### THE PROBLEM
The whole listing below must be printed again exactly, images excluded.

[[ RECORDED DATA, beginning ]]

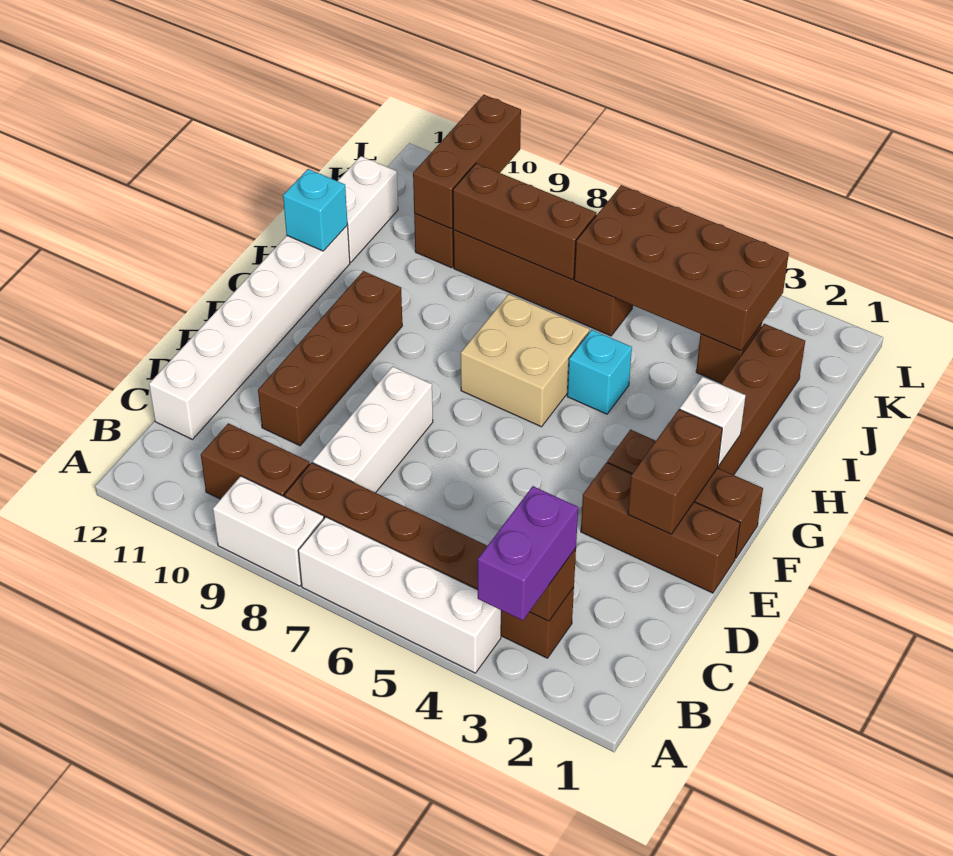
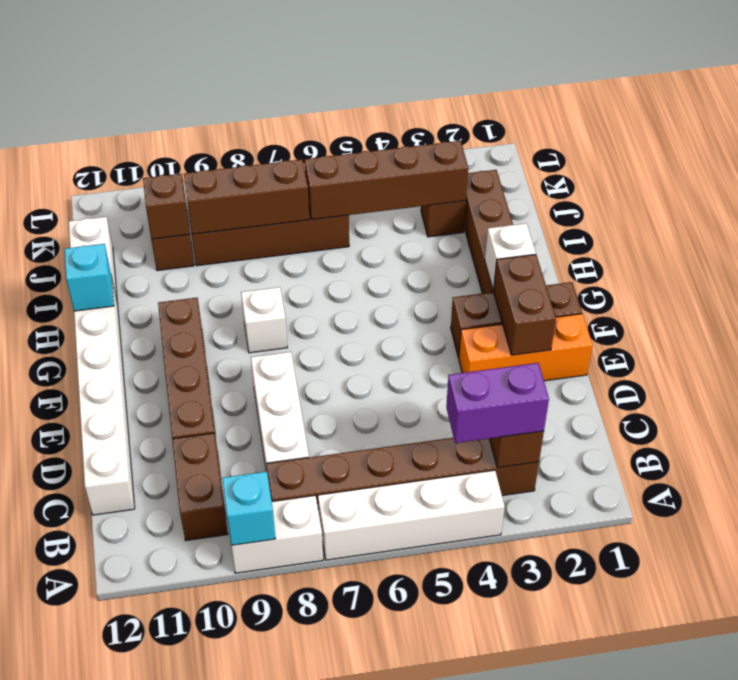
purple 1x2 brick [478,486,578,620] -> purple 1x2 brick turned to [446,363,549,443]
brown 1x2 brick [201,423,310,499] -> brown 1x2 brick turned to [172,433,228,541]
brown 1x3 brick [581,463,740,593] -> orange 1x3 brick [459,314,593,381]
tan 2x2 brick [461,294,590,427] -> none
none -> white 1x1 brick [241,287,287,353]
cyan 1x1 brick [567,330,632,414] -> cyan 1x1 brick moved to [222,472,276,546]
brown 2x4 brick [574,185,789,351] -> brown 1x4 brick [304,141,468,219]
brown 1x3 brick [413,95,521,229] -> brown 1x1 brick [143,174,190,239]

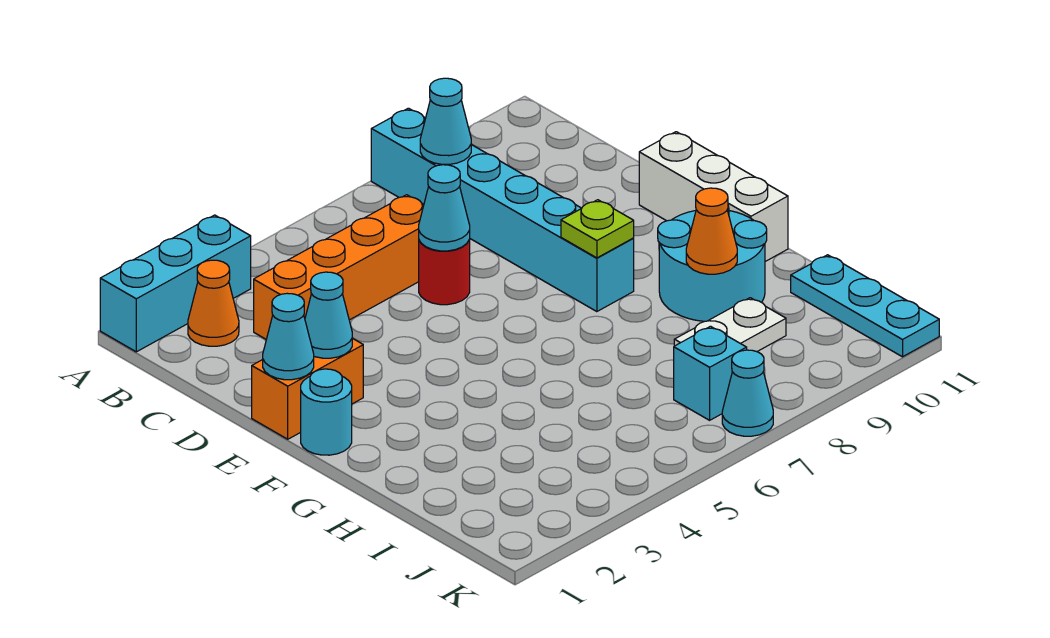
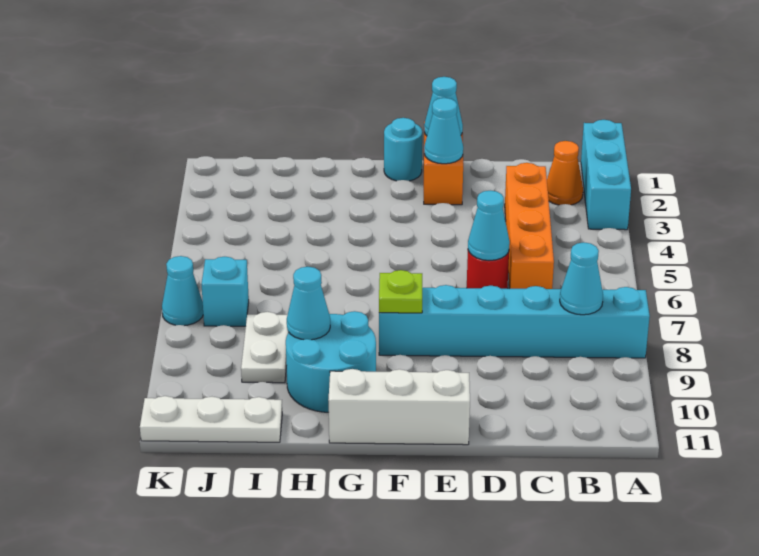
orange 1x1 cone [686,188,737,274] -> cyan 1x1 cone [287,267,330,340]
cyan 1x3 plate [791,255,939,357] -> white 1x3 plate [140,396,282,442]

[[ RECORDED DATA, end ]]

### SOLUTION FOR THIS TASK
purple 1x2 brick [478,486,578,620] -> purple 1x2 brick turned to [446,363,549,443]
brown 1x2 brick [201,423,310,499] -> brown 1x2 brick turned to [172,433,228,541]
brown 1x3 brick [581,463,740,593] -> orange 1x3 brick [459,314,593,381]
tan 2x2 brick [461,294,590,427] -> none
none -> white 1x1 brick [241,287,287,353]
cyan 1x1 brick [567,330,632,414] -> cyan 1x1 brick moved to [222,472,276,546]
brown 2x4 brick [574,185,789,351] -> brown 1x4 brick [304,141,468,219]
brown 1x3 brick [413,95,521,229] -> brown 1x1 brick [143,174,190,239]

orange 1x1 cone [686,188,737,274] -> cyan 1x1 cone [287,267,330,340]
cyan 1x3 plate [791,255,939,357] -> white 1x3 plate [140,396,282,442]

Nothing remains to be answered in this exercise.